Entries shown START
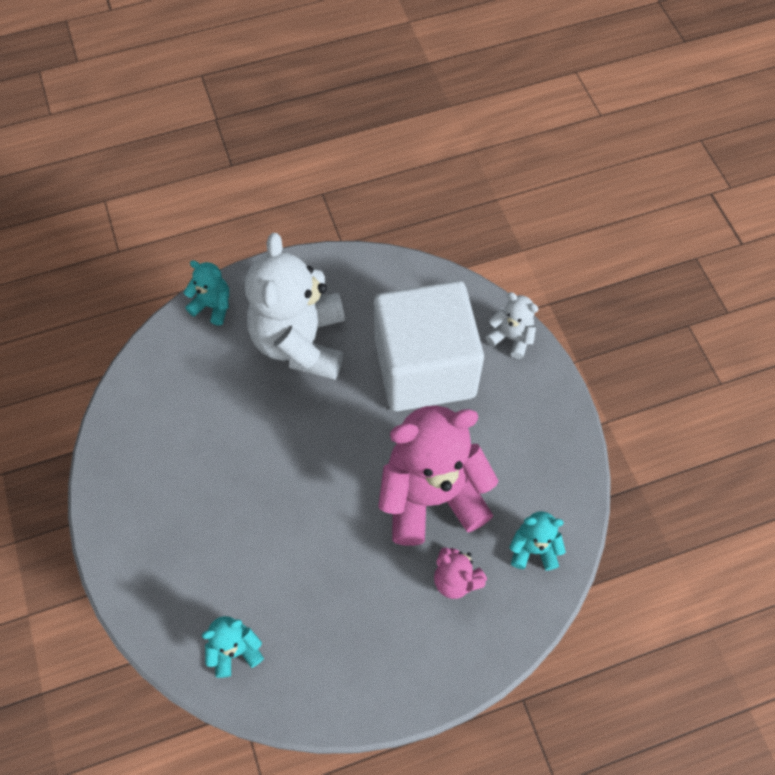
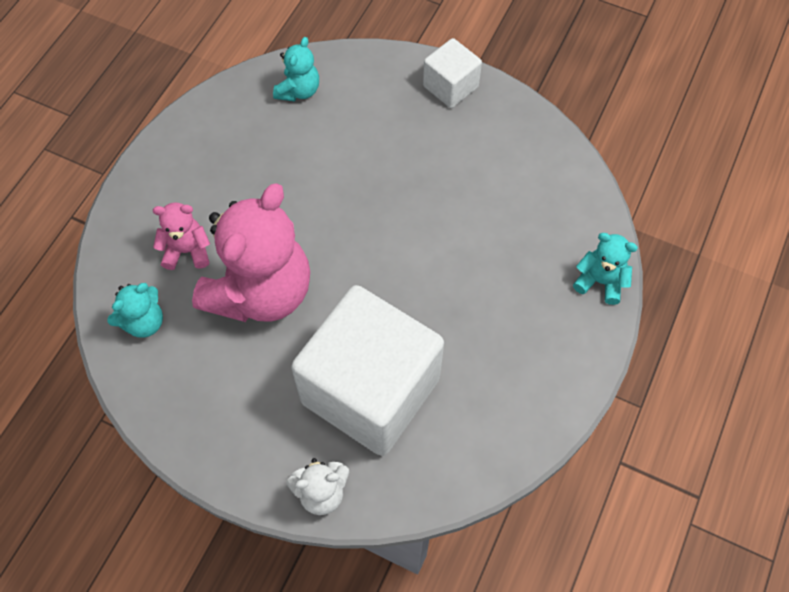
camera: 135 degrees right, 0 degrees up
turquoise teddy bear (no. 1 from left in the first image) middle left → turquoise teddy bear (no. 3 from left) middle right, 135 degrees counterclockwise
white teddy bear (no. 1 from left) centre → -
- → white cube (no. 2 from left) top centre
Entries shown END
Entries shown START
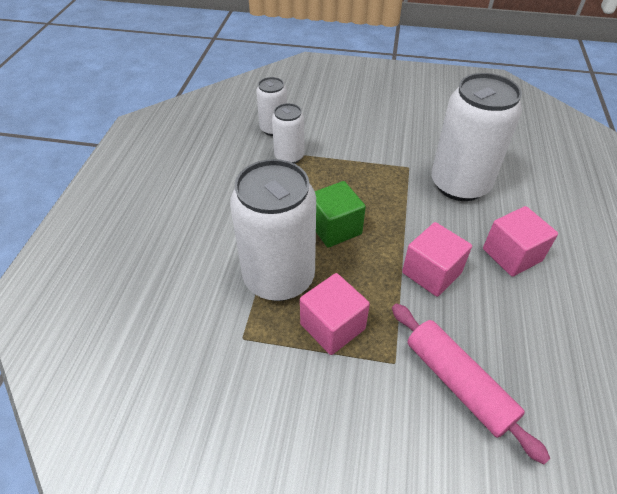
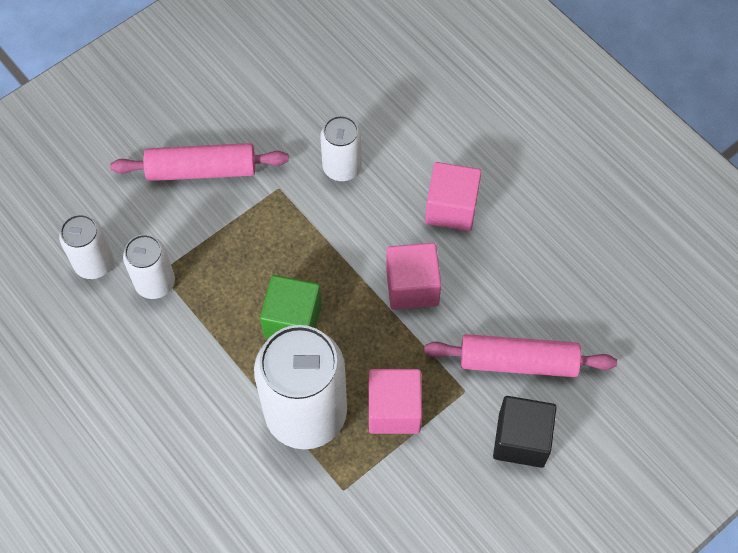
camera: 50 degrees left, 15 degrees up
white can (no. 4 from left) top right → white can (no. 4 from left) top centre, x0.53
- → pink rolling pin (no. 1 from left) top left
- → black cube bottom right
Entries shown END
▶ [Problem statement]:
Please give an exact copy of the lines above, beginning with the line containing "camera: 135 degrees right, 0 degrees up" and running through the line containing "- → white cube (no. 2 from left) top centre", and of no other lines.

▶ [Written answer]:
camera: 135 degrees right, 0 degrees up
turquoise teddy bear (no. 1 from left in the first image) middle left → turquoise teddy bear (no. 3 from left) middle right, 135 degrees counterclockwise
white teddy bear (no. 1 from left) centre → -
- → white cube (no. 2 from left) top centre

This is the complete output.